# [Goal]
Report each line of the material below that contains the string "kern", copying every such line in full.

Stored data entries
** begin **

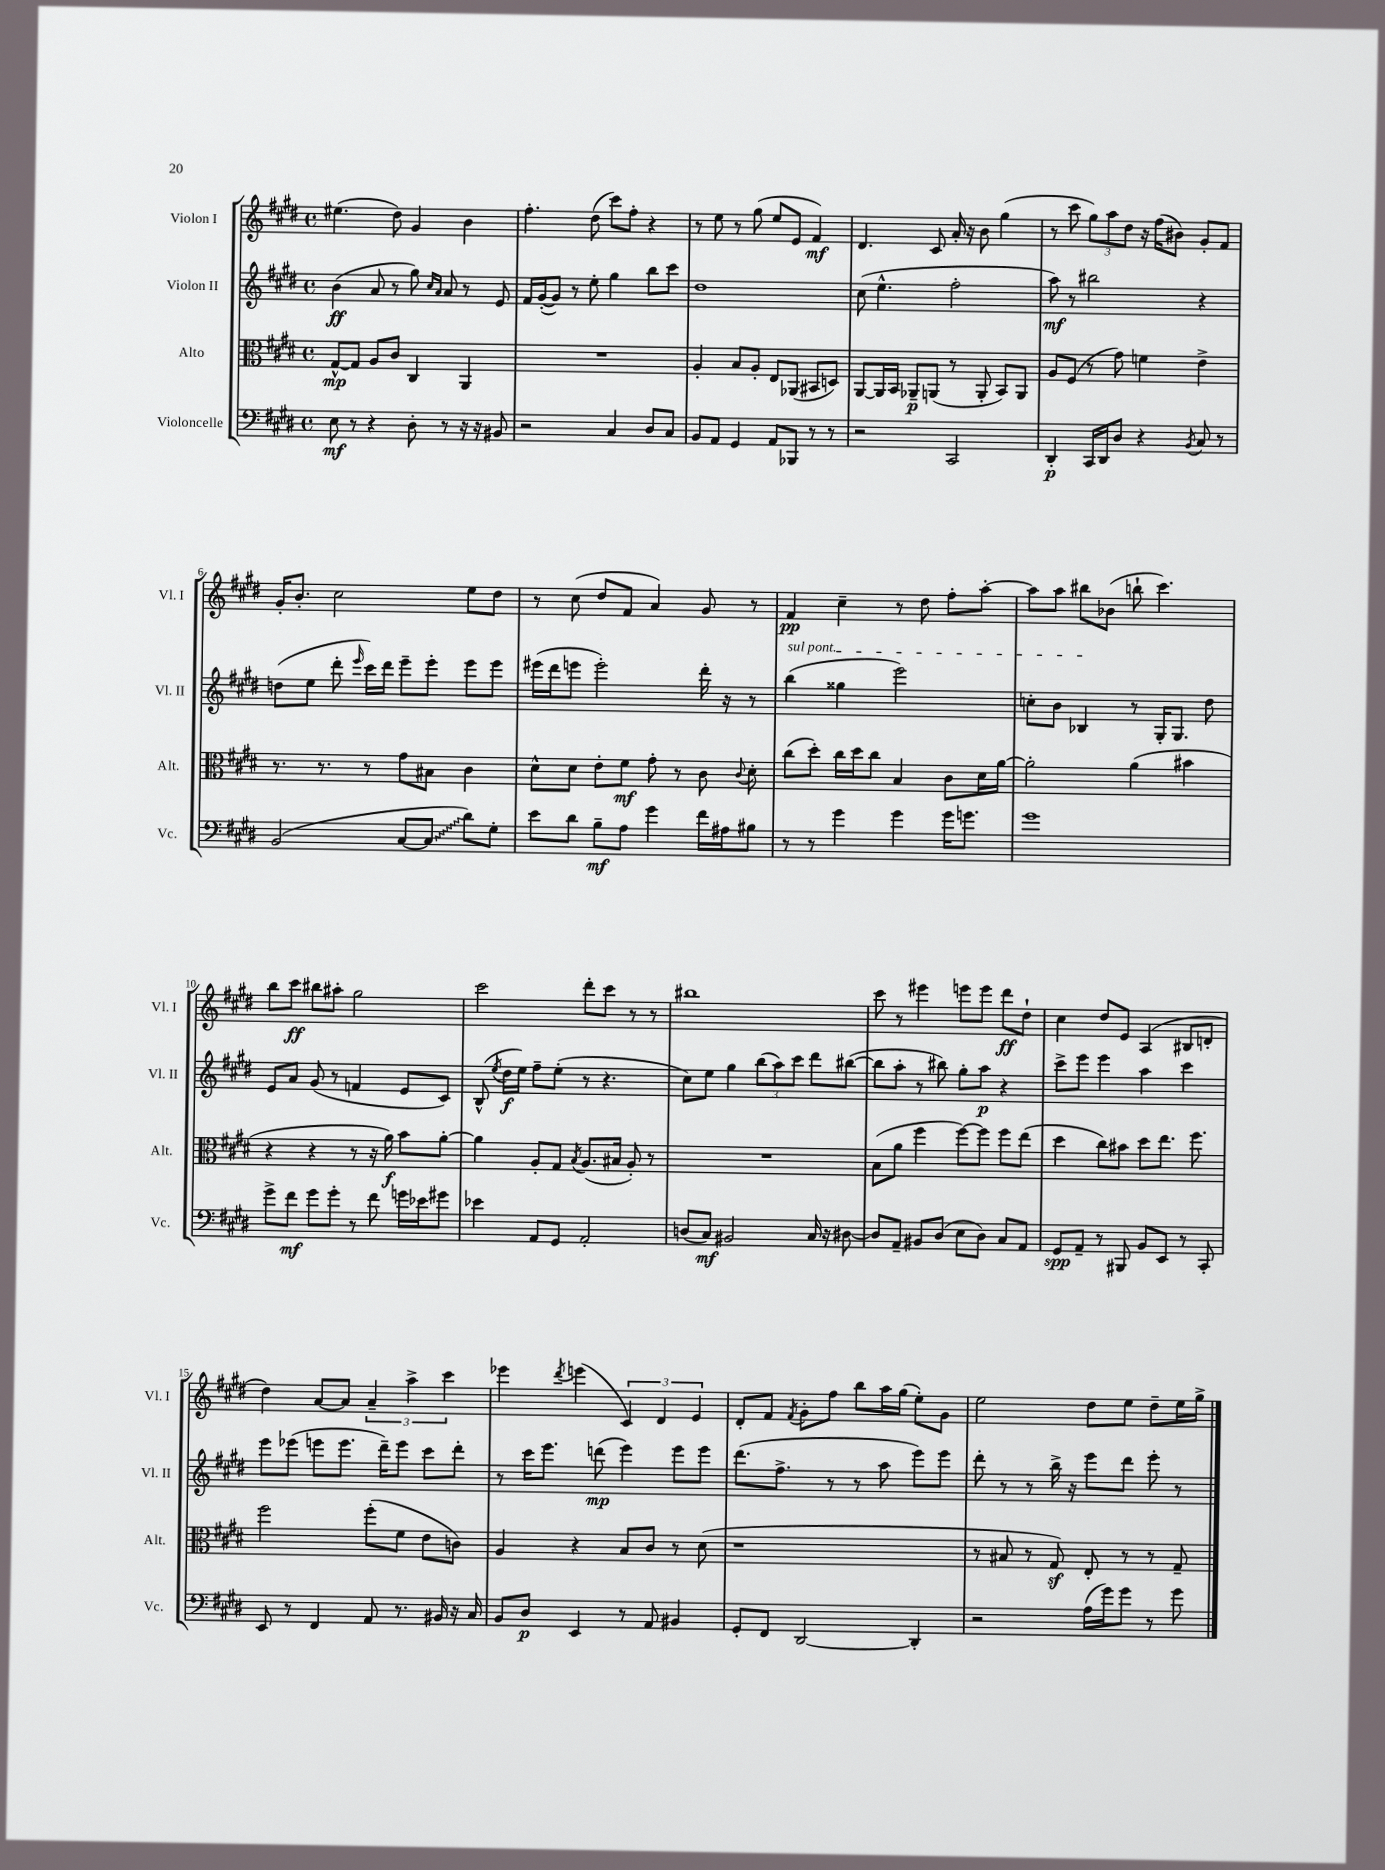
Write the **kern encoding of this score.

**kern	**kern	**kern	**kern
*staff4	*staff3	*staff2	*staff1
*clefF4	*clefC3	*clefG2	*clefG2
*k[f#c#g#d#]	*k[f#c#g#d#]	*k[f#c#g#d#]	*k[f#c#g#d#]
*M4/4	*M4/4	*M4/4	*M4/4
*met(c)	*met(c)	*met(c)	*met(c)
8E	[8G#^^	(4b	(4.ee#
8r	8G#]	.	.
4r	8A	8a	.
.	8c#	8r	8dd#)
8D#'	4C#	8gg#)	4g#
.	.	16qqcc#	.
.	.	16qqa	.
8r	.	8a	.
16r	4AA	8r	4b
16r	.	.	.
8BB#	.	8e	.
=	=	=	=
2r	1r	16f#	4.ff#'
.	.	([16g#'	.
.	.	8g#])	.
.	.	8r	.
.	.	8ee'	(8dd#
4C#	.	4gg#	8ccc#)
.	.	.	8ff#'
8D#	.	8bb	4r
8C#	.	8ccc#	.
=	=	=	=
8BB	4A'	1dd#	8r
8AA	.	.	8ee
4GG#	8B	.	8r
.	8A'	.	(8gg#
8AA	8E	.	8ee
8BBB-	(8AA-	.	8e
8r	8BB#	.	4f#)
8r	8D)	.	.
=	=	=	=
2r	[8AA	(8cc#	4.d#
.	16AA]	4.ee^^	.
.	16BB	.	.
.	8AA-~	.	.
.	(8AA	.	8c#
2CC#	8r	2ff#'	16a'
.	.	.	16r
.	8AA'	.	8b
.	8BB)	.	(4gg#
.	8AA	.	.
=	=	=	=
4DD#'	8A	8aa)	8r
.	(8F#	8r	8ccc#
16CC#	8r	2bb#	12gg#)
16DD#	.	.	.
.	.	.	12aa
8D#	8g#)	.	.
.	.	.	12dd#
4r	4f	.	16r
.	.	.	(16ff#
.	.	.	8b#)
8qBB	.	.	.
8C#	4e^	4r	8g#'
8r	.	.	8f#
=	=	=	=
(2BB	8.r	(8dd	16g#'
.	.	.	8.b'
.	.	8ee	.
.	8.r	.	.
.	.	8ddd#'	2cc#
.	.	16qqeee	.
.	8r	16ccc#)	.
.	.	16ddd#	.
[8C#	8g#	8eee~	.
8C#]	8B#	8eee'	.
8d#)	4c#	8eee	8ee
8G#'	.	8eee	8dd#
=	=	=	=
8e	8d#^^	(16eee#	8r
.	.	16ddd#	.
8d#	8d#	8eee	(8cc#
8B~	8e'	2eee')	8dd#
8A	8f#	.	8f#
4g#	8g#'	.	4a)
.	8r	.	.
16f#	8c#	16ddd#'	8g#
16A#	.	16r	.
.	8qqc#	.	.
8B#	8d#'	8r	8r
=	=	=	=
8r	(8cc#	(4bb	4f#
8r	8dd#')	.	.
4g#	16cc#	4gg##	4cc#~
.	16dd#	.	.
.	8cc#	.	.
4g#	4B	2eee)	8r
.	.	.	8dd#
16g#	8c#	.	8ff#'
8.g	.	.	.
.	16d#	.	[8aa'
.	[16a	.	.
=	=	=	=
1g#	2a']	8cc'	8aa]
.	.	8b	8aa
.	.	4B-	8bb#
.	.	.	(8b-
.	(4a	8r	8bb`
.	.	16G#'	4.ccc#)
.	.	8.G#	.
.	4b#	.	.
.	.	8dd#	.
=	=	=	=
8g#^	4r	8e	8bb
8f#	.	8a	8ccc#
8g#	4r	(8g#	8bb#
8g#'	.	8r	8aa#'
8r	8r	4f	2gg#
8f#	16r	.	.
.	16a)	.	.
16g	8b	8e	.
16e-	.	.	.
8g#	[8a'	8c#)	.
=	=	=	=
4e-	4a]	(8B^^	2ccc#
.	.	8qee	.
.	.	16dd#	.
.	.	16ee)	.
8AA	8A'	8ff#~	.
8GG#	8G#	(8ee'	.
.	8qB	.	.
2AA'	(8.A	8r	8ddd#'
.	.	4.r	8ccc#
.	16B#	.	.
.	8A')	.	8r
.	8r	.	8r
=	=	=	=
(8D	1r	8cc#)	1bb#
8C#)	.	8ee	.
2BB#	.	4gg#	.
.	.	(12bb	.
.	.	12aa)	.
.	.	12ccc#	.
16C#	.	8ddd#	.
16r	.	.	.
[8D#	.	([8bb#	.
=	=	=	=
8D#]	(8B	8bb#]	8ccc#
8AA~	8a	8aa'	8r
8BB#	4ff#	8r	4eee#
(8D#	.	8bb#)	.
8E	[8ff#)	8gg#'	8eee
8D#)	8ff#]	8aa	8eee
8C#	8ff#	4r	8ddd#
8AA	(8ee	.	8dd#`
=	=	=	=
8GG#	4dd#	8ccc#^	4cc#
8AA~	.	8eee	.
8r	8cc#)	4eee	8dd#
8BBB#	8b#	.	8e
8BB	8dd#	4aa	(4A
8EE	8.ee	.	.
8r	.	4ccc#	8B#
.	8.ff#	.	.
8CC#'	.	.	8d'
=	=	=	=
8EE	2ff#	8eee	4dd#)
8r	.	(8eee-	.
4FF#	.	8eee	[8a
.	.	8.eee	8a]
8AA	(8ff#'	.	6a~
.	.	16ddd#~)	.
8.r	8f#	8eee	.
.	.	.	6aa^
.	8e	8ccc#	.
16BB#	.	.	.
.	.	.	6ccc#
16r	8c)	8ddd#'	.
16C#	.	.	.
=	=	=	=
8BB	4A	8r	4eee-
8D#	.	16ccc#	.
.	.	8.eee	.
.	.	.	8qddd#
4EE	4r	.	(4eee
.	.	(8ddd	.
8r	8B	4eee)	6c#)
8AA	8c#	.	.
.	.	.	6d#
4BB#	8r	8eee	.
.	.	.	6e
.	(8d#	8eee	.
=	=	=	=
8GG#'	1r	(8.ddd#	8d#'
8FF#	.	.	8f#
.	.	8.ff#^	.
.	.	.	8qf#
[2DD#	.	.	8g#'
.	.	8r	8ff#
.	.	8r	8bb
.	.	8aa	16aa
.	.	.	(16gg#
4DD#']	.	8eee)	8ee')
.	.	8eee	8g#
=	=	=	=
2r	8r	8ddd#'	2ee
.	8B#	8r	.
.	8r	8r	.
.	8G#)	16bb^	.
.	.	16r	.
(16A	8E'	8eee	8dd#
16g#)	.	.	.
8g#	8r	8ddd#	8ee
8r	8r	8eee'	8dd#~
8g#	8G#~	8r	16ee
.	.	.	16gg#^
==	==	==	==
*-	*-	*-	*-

** end **

# [The solution]
Write the **kern encoding of this score.
**kern	**kern	**kern	**kern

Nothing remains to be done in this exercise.